## Exercise objective
Begin with the line that contains "(224, 442) = (120, 343): white" and transcribe each line after it, up to and including the last line of the listing below.

::::::

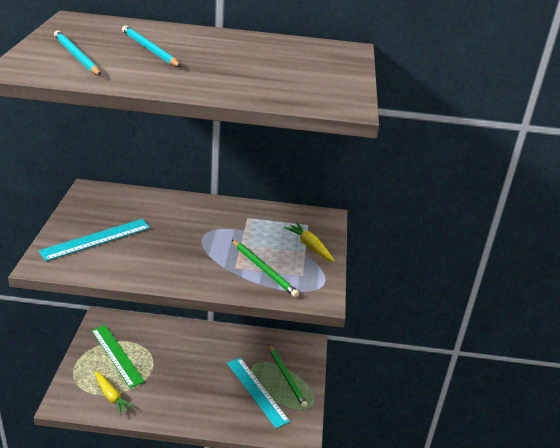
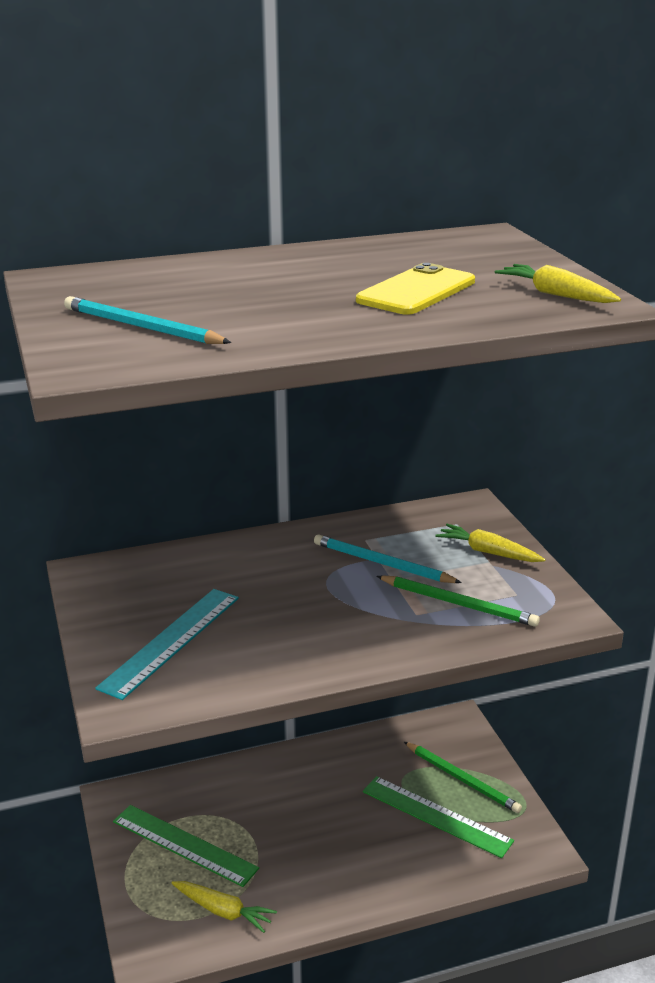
camera: 20 degrees left, 5 degrees down
(149, 49) = (232, 294): turquoise pencil -> turquoise pencil (382, 564)
(250, 72) = (416, 291): none -> yellow phone
(257, 391) = (436, 816): turquoise ruler -> green ruler
(328, 94) = (556, 295): none -> yellow carrot

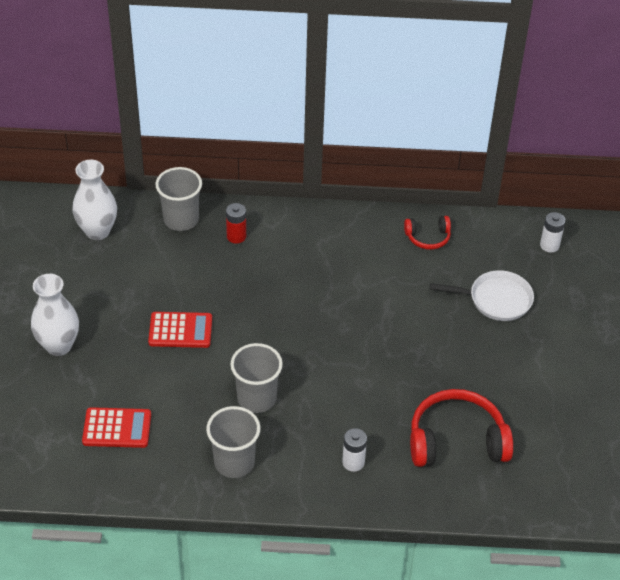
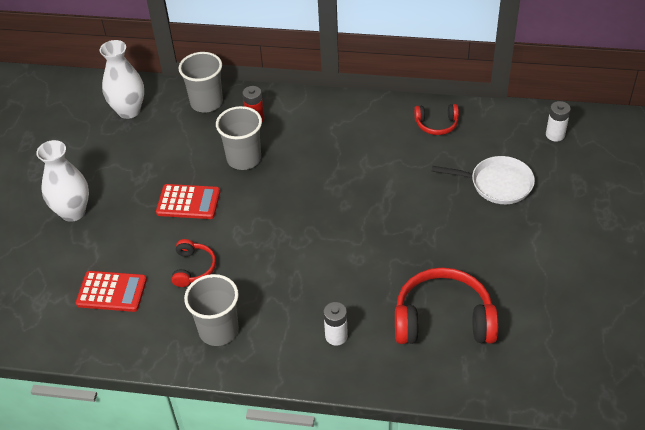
camera: 10 degrees right, 0 degrees up
(197, 400) = (193, 268): none -> red headphones
(256, 398) = (250, 269): grey cup -> grey cup (244, 159)

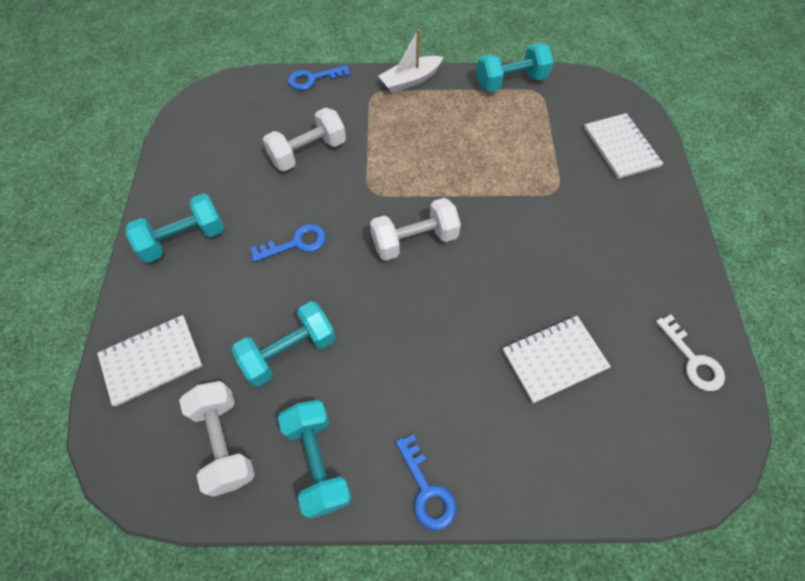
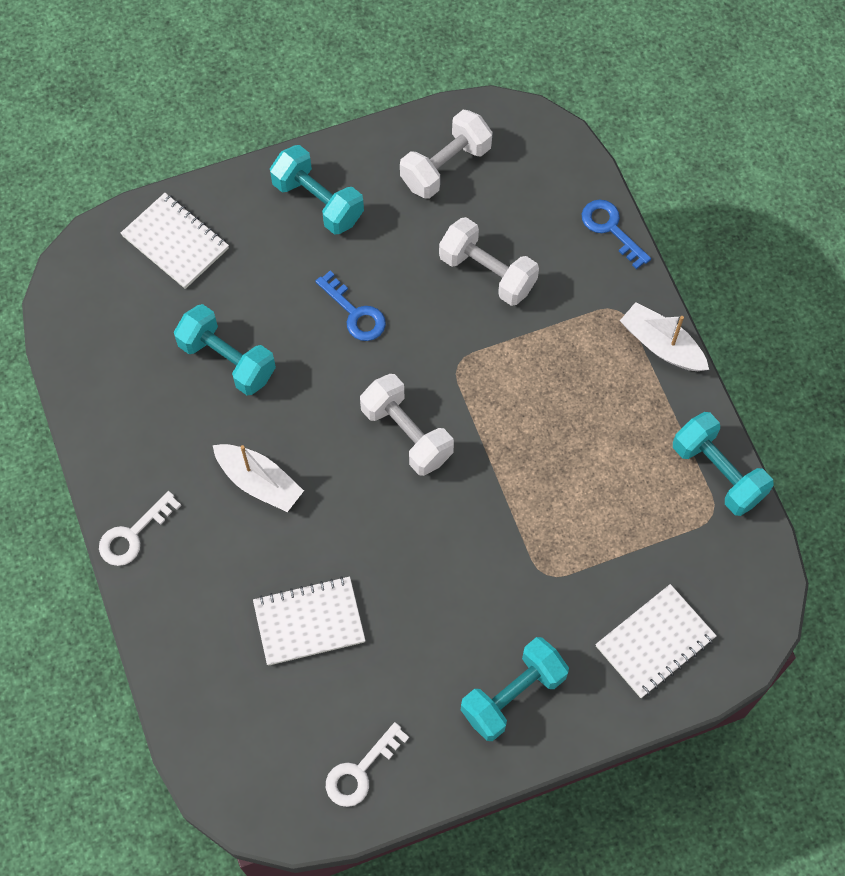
camera: 70 degrees right, 5 degrees up
(224, 442) = (120, 343): white dumbbell -> white dumbbell (445, 166)
(318, 462) = (128, 430): turquoise dumbbell -> turquoise dumbbell (513, 695)
(415, 360) = (259, 482): none -> white boat
(426, 490) = (133, 535): blue key -> white key
(554, 359) = (309, 621): white notebook -> white notebook turned 60 degrees counterclockwise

::::::

## Solution to the problem
(224, 442) = (120, 343): white dumbbell -> white dumbbell (445, 166)
(318, 462) = (128, 430): turquoise dumbbell -> turquoise dumbbell (513, 695)
(415, 360) = (259, 482): none -> white boat
(426, 490) = (133, 535): blue key -> white key
(554, 359) = (309, 621): white notebook -> white notebook turned 60 degrees counterclockwise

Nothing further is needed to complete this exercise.